# Available data
###
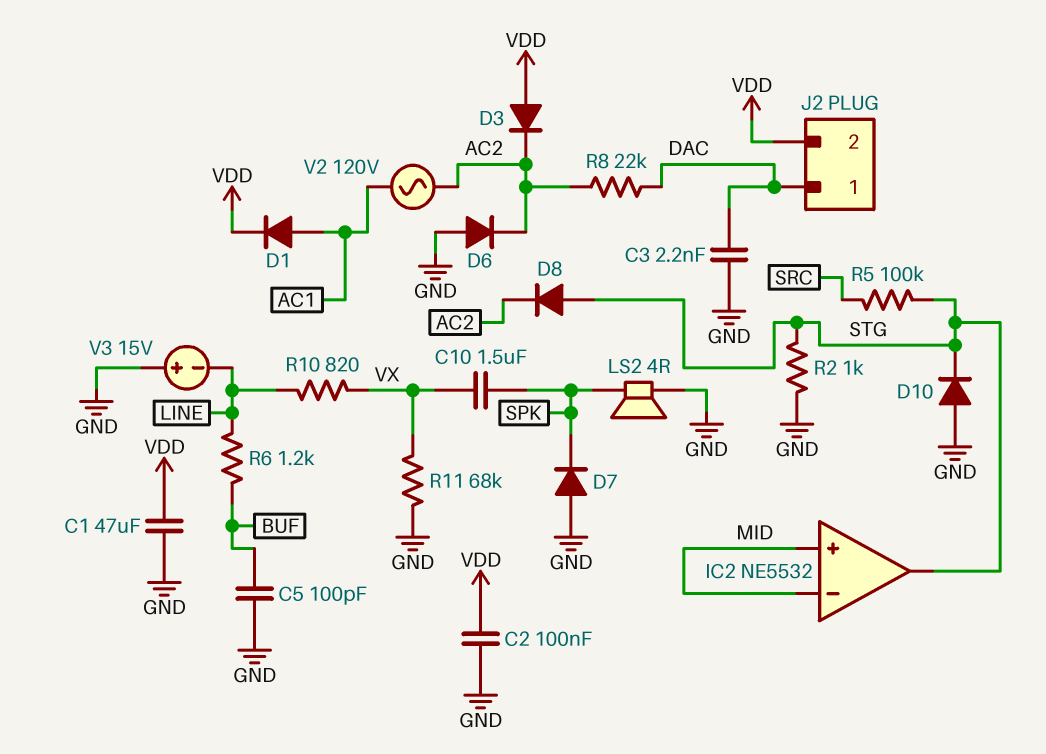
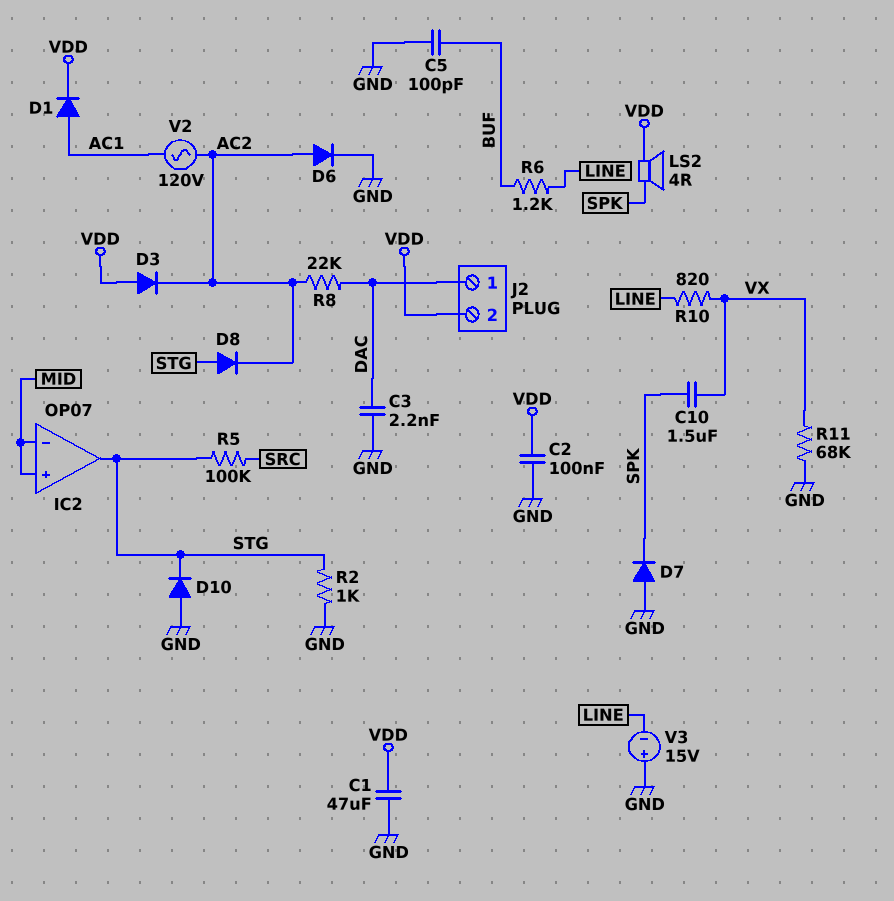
D6: diode (A GND, K AC2) -> diode (A AC2, K GND)
IC2: NE5532 -> OP07
LS2: speaker 4R (GND, SPK) -> speaker 4R (SPK, VDD)

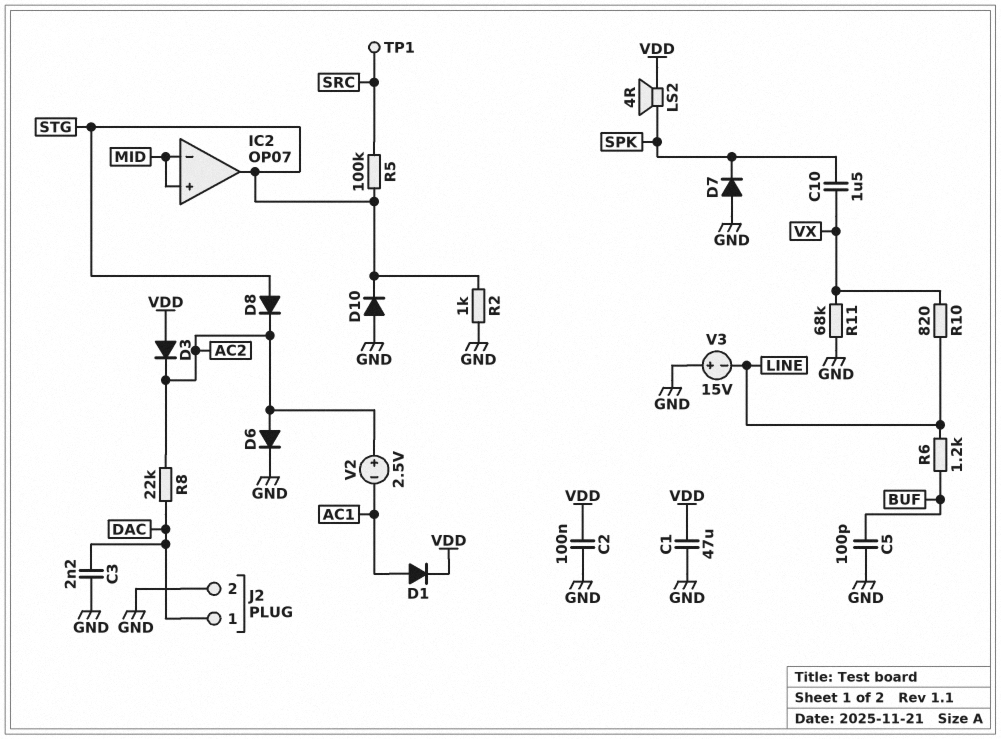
J2 pin 2: VDD -> GND
TP1: none -> test point (SRC)
V2: AC 120V (AC1, AC2) -> 2.5V (plus AC2, minus AC1)

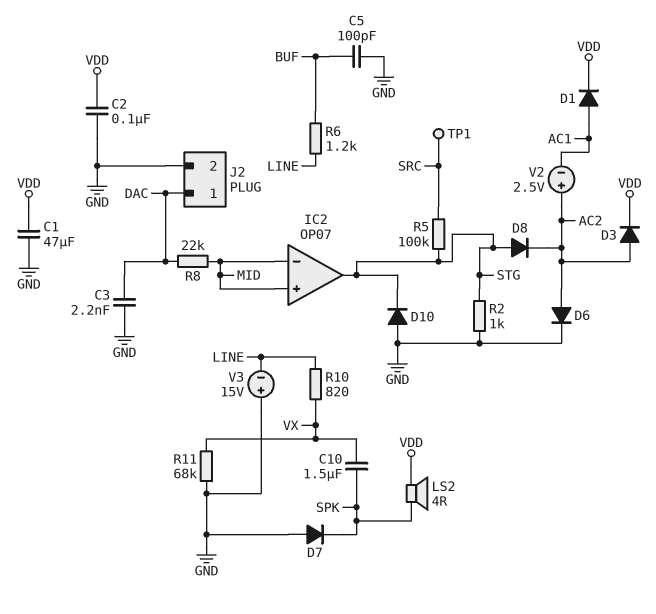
D3: diode (A VDD, K AC2) -> diode (A AC2, K VDD)
R8: 22k (AC2, DAC) -> 22k (DAC, MID)

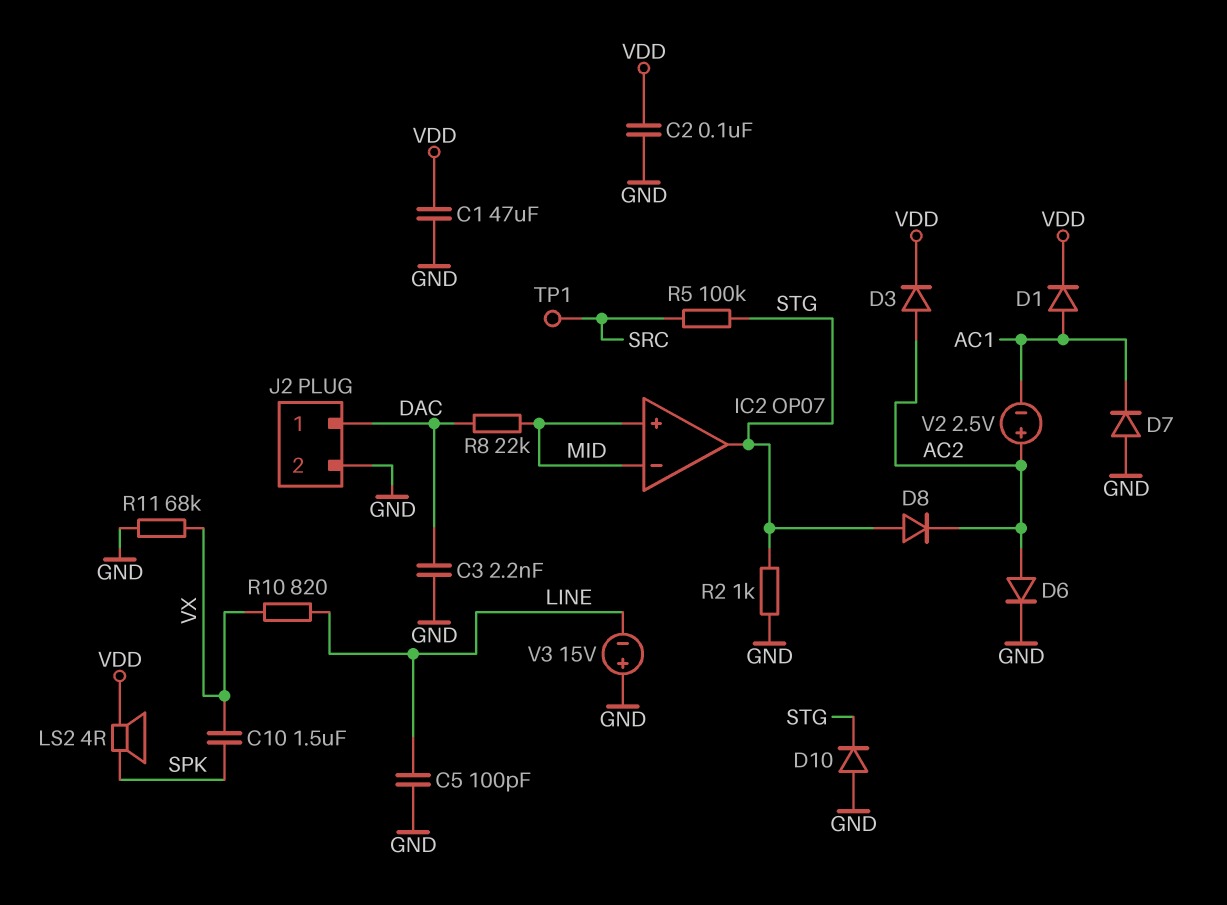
C5: 100pF (BUF, GND) -> 100pF (GND, LINE)
D7: diode (A GND, K SPK) -> diode (A GND, K AC1)
R6: 1.2k (BUF, LINE) -> none

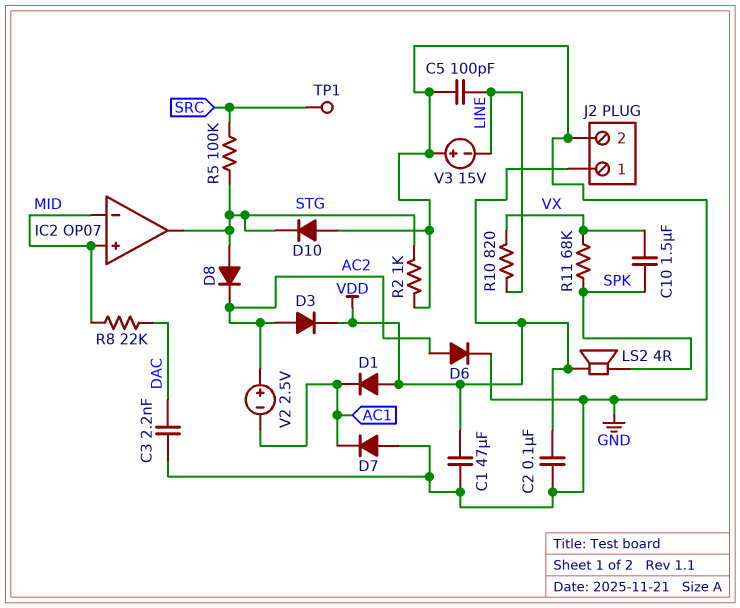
D1: diode (A AC1, K VDD) -> diode (A VDD, K AC1)
J2 pin 1: DAC -> VDD
R11: 68k (GND, VX) -> 68k (SPK, VX)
###
# What this task involves
In the data, the line that contains "J2 pin 2: VDD -> GND" begins the part to write out; restate it and each line after it word for word through the end, with no pictures.

# Expected answer
J2 pin 2: VDD -> GND
TP1: none -> test point (SRC)
V2: AC 120V (AC1, AC2) -> 2.5V (plus AC2, minus AC1)

D3: diode (A VDD, K AC2) -> diode (A AC2, K VDD)
R8: 22k (AC2, DAC) -> 22k (DAC, MID)

C5: 100pF (BUF, GND) -> 100pF (GND, LINE)
D7: diode (A GND, K SPK) -> diode (A GND, K AC1)
R6: 1.2k (BUF, LINE) -> none

D1: diode (A AC1, K VDD) -> diode (A VDD, K AC1)
J2 pin 1: DAC -> VDD
R11: 68k (GND, VX) -> 68k (SPK, VX)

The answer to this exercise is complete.